Problem details:
In the entries below, begin at the line that has "U16: XNOR 74HC266" and stop after the line that has "U17 pin IN: +15V -> GND"; output those lines exactly, leaving out pictures.

Records for the exercise:
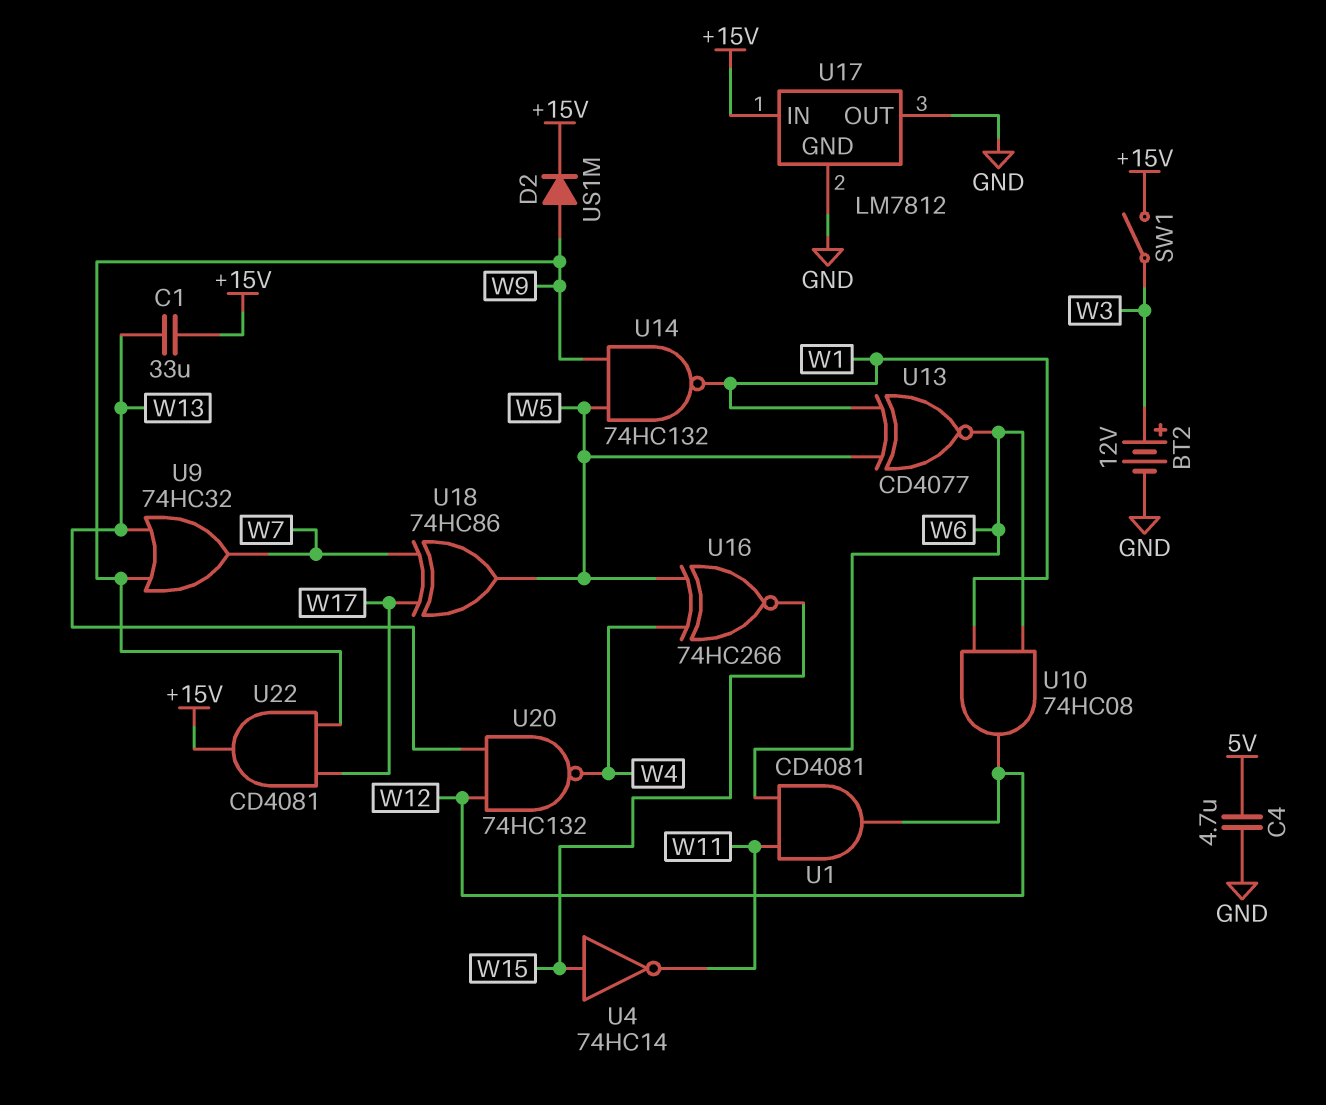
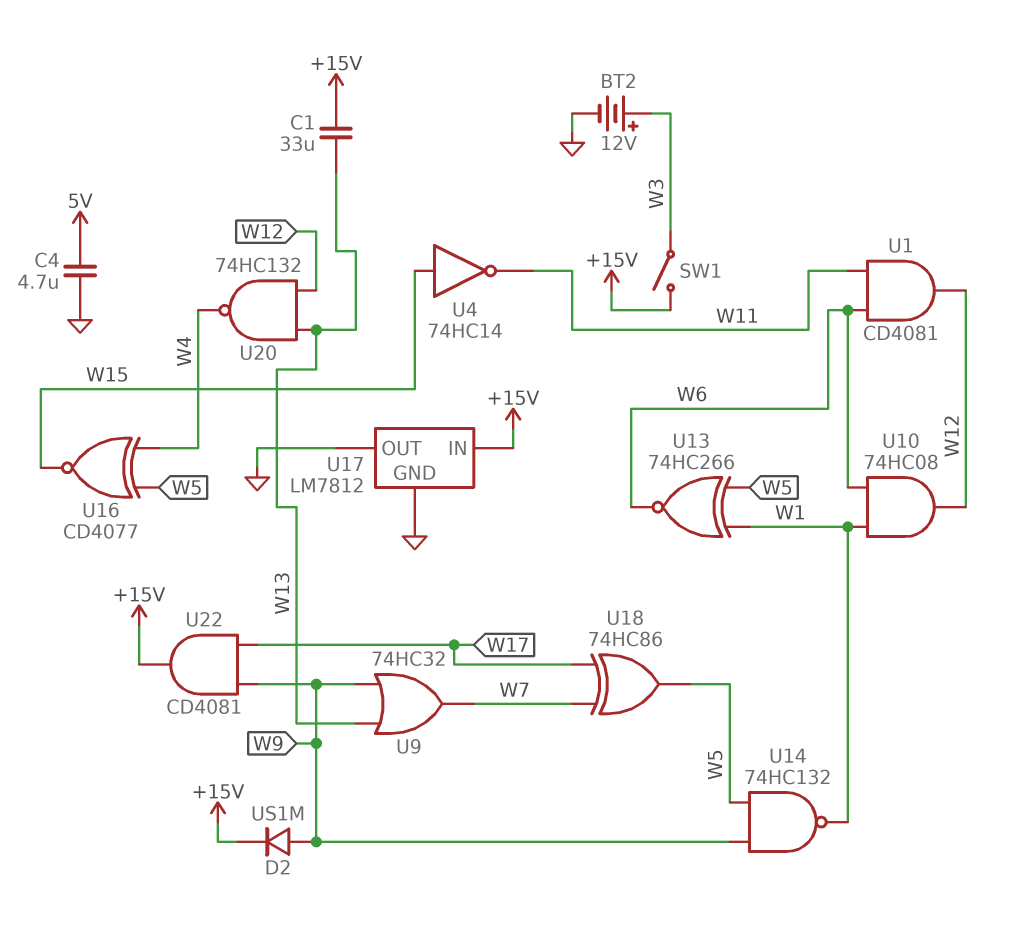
U13: XNOR CD4077 (in W1, in W5, out W6) -> XNOR 74HC266 (in W1, in W5, out W6)
U16: XNOR 74HC266 (in W4, in W5, out W15) -> XNOR CD4077 (in W4, in W5, out W15)

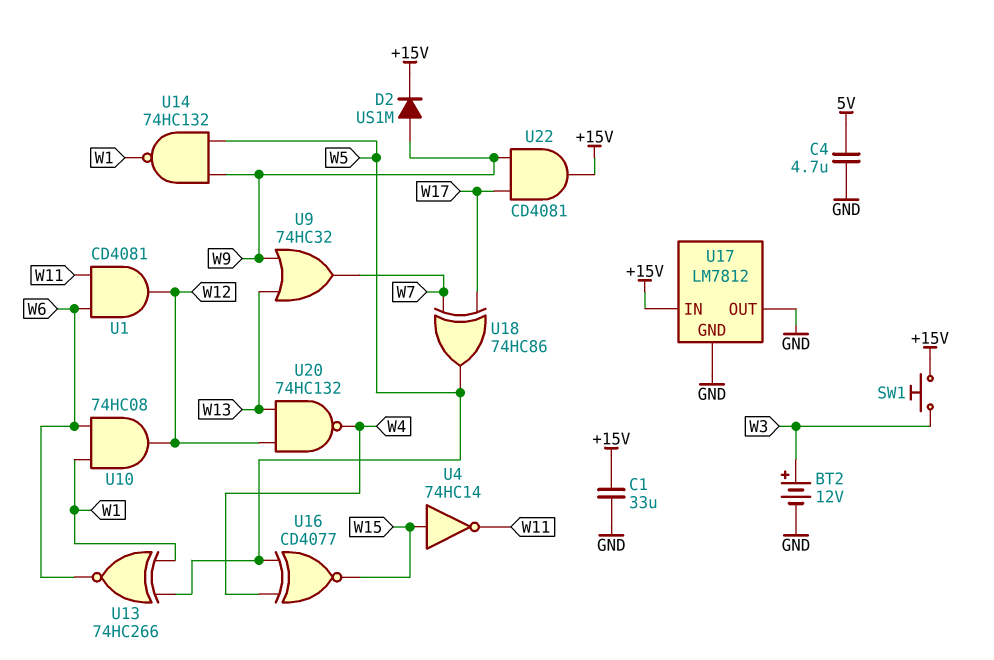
C1: 33uF (+15V, W13) -> 33uF (+15V, GND)
SW1: switch (+15V, W3) -> button (+15V, W3)

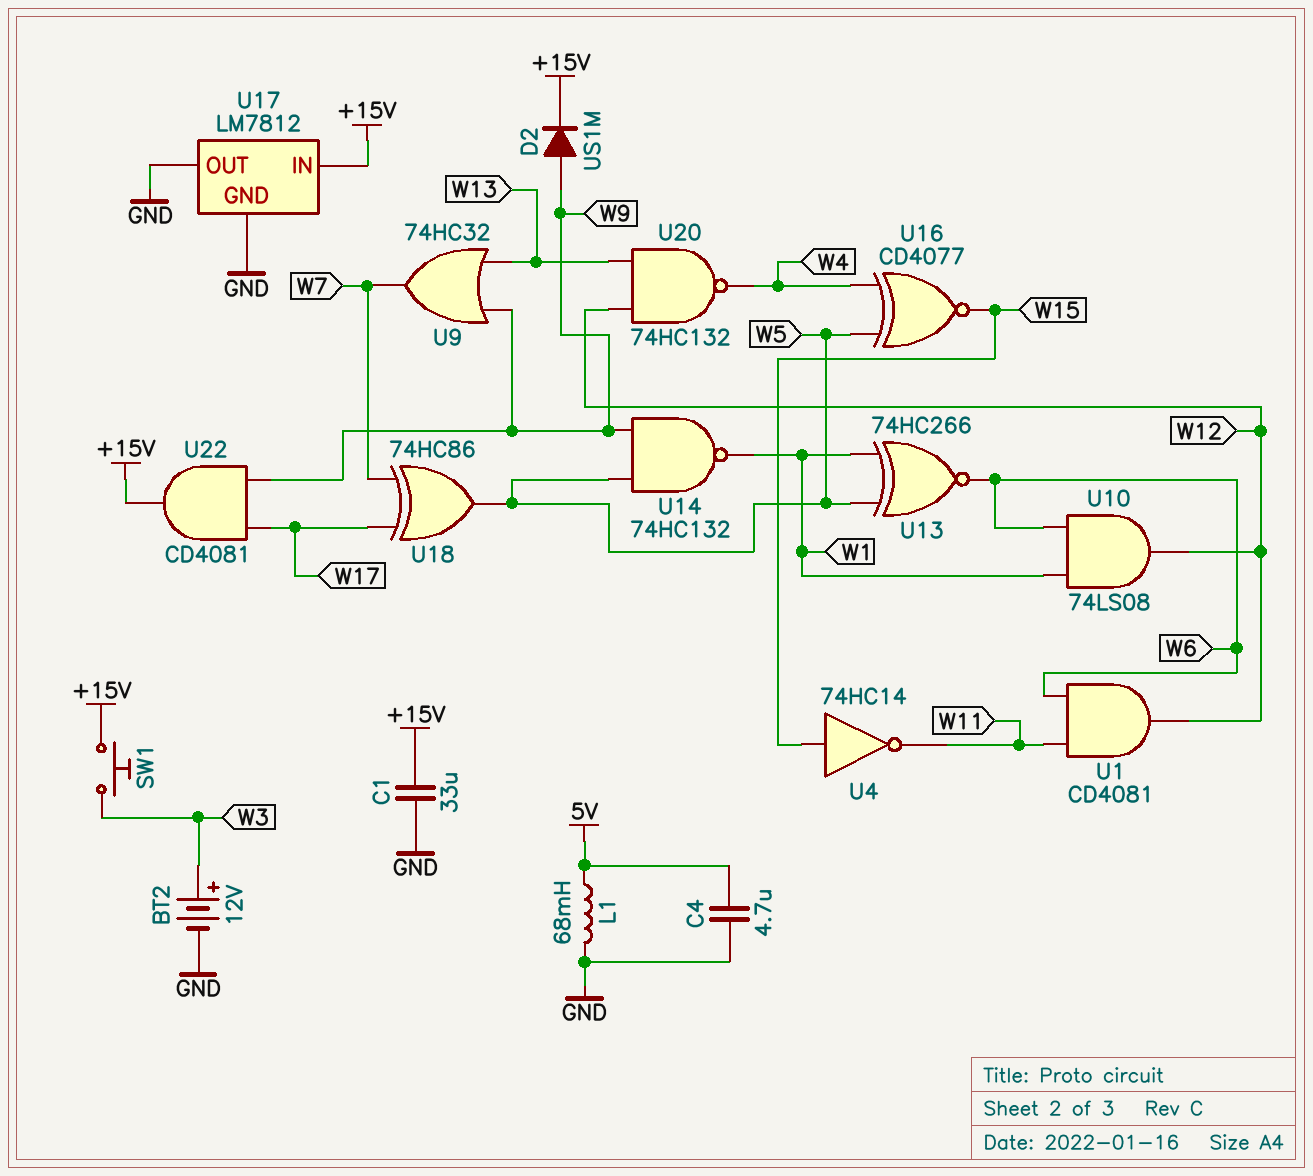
L1: none -> 68mH (5V, GND)
U10: AND 74HC08 (in W1, in W6, out W12) -> AND 74LS08 (in W1, in W6, out W12)

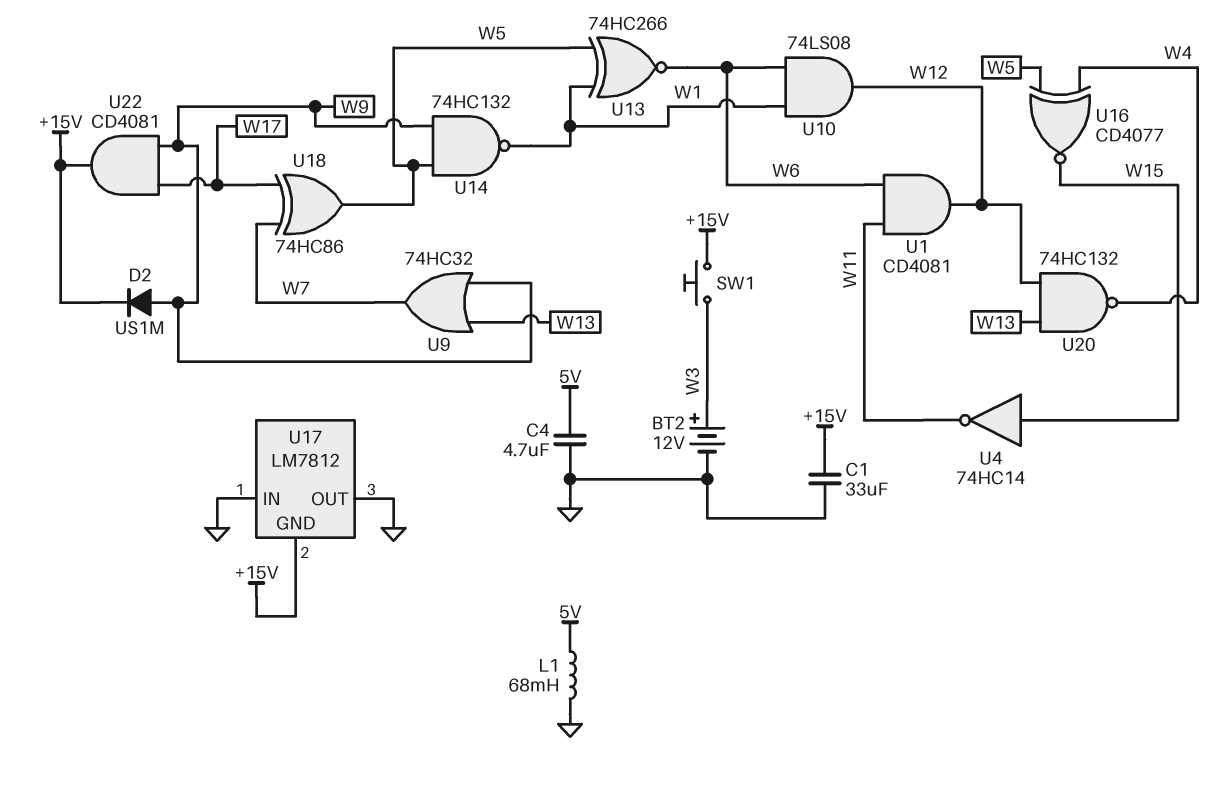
U17 pin GND: GND -> +15V
U17 pin IN: +15V -> GND

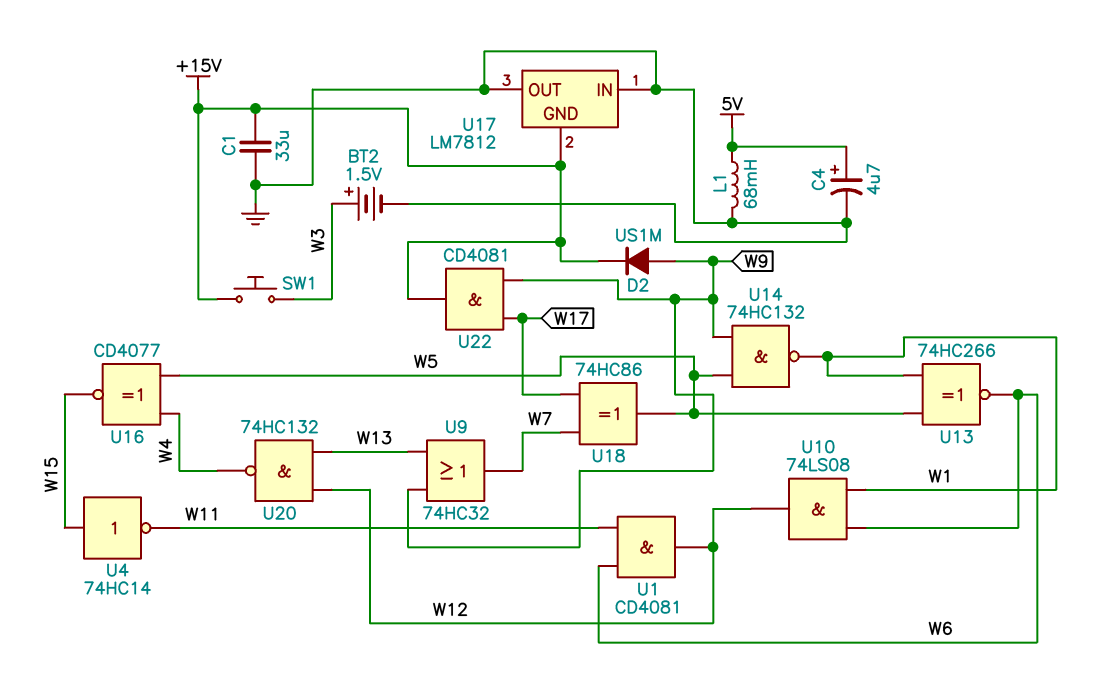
BT2: 12V (plus W3, minus GND) -> 1.5V (plus W3, minus GND)
C4: 4.7uF (5V, GND) -> 4.7uF (plus 5V, minus GND)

Exercise answer:
U16: XNOR 74HC266 (in W4, in W5, out W15) -> XNOR CD4077 (in W4, in W5, out W15)

C1: 33uF (+15V, W13) -> 33uF (+15V, GND)
SW1: switch (+15V, W3) -> button (+15V, W3)

L1: none -> 68mH (5V, GND)
U10: AND 74HC08 (in W1, in W6, out W12) -> AND 74LS08 (in W1, in W6, out W12)

U17 pin GND: GND -> +15V
U17 pin IN: +15V -> GND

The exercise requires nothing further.